§ YOUR GOAL
As the answer, set down the lines below from the one containing "C206: 4.7uF (plus 5V, minus GND) -> none" through the one containing "R9: 4.7k (+9V, NET8) -> 4.7k (+9V, GND)", exactly and inclusively, and no others.
AVAILABLE DATA below:
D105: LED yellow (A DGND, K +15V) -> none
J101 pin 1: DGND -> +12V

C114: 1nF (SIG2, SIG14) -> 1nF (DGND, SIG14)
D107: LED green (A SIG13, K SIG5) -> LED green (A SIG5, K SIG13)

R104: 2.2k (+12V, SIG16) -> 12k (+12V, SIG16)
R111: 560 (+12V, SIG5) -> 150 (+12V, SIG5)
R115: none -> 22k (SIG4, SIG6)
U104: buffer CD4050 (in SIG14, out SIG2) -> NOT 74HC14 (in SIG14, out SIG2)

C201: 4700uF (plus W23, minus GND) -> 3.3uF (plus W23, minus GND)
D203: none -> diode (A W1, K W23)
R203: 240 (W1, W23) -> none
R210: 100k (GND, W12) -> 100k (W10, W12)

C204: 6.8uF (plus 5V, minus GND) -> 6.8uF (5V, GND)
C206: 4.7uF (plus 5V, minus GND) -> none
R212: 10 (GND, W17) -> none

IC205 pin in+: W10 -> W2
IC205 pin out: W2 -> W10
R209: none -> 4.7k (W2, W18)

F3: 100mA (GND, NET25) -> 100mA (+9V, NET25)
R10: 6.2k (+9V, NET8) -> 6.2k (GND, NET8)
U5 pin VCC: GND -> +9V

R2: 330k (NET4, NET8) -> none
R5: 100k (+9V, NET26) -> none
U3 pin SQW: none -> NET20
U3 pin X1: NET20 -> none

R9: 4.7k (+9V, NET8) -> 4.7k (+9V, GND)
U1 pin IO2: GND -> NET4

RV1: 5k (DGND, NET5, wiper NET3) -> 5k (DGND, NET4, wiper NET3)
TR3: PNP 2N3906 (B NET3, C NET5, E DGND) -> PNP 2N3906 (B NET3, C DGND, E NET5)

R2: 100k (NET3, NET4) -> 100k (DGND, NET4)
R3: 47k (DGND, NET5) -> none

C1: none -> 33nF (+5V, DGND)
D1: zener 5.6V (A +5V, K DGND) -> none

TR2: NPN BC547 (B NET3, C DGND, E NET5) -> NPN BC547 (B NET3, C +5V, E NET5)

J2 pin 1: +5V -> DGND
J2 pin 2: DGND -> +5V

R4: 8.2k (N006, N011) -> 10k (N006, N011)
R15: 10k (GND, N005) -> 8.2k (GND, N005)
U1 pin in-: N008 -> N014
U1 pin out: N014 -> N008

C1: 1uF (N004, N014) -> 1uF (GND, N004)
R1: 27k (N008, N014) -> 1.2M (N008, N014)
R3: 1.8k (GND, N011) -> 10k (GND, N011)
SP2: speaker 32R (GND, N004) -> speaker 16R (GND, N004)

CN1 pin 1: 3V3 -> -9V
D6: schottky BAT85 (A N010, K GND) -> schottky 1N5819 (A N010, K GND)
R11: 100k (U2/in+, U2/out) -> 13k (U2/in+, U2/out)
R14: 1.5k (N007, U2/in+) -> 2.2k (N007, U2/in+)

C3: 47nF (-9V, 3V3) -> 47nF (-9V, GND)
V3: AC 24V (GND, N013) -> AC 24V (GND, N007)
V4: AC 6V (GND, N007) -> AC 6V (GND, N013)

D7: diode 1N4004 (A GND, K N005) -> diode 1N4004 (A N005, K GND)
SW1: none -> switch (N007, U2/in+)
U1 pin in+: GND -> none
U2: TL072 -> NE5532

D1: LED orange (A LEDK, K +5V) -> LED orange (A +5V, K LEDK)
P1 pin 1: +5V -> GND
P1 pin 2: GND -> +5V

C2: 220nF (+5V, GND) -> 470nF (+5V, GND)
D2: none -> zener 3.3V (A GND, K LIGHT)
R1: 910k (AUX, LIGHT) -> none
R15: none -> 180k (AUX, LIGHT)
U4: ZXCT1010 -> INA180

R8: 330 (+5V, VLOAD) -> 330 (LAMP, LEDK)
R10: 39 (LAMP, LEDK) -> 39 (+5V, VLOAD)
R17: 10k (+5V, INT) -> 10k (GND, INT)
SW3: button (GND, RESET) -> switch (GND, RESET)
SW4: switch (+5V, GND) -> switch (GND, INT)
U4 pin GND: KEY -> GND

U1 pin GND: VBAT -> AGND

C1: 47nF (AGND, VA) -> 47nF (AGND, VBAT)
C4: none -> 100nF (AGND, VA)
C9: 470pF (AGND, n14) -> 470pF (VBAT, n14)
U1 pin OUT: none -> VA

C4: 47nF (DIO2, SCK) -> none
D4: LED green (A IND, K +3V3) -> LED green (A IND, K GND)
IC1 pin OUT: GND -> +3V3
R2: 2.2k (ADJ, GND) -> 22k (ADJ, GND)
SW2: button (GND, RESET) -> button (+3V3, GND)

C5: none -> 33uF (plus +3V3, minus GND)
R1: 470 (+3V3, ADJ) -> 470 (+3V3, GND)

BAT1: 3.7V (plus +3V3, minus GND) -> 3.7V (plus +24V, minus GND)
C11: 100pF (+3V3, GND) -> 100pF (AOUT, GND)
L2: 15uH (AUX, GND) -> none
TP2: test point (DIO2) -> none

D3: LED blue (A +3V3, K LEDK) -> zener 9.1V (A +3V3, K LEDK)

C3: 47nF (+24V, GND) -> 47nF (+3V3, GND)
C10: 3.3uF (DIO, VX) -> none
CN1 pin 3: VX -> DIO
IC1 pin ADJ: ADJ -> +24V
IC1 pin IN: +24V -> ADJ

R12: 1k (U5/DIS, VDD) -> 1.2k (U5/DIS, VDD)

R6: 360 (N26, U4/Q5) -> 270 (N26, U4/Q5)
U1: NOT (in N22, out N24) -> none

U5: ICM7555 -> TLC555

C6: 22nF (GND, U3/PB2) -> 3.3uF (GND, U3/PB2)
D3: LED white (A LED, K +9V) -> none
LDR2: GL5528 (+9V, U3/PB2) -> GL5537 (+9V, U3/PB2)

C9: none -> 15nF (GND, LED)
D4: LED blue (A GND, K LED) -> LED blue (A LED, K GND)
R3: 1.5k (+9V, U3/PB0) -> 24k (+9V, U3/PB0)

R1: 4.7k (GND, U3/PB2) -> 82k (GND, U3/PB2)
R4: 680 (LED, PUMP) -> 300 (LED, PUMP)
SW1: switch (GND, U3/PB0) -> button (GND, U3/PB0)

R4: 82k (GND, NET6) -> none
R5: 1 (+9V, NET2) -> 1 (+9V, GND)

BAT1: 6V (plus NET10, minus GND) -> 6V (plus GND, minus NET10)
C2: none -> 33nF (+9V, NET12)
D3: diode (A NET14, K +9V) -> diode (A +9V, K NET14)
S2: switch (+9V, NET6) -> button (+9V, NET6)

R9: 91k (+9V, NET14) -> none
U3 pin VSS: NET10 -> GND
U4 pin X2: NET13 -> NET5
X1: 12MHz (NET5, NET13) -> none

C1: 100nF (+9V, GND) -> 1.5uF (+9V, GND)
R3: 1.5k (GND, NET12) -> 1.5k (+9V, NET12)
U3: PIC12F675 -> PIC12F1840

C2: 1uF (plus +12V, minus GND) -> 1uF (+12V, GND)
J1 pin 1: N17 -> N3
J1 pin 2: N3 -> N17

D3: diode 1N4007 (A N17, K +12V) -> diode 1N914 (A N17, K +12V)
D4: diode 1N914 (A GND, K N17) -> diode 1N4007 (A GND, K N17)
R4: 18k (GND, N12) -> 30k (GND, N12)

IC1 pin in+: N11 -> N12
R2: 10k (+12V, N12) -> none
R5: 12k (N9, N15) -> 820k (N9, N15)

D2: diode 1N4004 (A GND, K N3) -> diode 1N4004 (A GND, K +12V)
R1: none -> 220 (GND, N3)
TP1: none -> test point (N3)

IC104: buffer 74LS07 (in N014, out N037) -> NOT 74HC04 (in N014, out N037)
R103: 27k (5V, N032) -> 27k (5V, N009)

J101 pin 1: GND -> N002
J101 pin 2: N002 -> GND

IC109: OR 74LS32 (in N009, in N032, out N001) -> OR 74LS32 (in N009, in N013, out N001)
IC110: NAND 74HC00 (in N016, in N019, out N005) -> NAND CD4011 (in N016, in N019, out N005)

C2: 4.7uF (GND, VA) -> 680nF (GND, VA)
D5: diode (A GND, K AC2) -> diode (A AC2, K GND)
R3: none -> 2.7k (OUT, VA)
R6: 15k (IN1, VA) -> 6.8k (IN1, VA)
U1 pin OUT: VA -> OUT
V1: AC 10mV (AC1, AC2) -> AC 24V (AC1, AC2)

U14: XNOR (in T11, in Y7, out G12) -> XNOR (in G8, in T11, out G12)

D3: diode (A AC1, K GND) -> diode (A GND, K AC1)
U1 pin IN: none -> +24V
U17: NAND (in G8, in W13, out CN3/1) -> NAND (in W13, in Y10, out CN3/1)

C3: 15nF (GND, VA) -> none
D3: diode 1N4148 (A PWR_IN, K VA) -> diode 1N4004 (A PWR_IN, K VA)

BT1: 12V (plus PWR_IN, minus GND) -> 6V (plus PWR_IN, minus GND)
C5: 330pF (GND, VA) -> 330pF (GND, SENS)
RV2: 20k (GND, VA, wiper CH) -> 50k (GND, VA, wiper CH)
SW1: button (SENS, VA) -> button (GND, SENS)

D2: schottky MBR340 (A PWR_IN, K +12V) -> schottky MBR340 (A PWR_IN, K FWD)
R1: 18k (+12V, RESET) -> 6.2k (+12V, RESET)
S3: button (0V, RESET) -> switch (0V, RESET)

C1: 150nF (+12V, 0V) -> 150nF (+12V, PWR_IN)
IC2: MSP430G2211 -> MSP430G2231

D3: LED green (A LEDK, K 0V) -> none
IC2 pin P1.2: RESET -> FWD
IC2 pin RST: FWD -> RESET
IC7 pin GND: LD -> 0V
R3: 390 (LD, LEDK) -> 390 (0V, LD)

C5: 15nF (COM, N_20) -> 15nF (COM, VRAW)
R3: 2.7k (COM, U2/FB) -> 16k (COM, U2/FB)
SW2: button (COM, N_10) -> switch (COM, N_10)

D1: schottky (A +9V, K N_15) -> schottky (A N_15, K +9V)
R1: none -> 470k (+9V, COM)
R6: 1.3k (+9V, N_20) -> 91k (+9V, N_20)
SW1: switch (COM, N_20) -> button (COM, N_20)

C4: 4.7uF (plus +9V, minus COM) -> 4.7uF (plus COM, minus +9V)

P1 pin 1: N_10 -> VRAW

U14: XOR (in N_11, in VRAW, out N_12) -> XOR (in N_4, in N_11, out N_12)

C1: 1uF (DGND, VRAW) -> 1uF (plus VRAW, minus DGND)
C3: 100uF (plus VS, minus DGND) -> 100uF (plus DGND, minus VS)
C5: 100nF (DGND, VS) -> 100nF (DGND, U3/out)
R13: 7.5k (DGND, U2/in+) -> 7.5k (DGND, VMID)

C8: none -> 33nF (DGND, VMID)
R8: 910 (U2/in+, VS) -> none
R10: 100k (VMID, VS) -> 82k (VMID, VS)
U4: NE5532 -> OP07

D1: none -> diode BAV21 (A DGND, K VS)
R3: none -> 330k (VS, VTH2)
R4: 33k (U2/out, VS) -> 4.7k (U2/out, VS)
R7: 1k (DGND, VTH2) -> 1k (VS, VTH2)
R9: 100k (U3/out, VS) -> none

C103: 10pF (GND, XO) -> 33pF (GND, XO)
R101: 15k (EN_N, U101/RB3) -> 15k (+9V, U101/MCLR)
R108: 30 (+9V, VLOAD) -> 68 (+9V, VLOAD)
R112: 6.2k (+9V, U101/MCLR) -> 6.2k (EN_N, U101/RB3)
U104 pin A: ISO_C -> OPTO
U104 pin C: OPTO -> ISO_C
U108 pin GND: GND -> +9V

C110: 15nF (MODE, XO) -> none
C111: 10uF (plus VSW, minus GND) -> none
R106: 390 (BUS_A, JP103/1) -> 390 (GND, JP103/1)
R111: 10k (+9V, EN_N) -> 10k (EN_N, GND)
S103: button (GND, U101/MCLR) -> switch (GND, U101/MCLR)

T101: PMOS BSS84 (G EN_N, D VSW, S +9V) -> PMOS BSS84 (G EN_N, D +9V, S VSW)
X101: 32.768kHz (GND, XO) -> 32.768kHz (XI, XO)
End of AVAILABLE DATA.
§ YOUR SOLUTION
C206: 4.7uF (plus 5V, minus GND) -> none
R212: 10 (GND, W17) -> none

IC205 pin in+: W10 -> W2
IC205 pin out: W2 -> W10
R209: none -> 4.7k (W2, W18)

F3: 100mA (GND, NET25) -> 100mA (+9V, NET25)
R10: 6.2k (+9V, NET8) -> 6.2k (GND, NET8)
U5 pin VCC: GND -> +9V

R2: 330k (NET4, NET8) -> none
R5: 100k (+9V, NET26) -> none
U3 pin SQW: none -> NET20
U3 pin X1: NET20 -> none

R9: 4.7k (+9V, NET8) -> 4.7k (+9V, GND)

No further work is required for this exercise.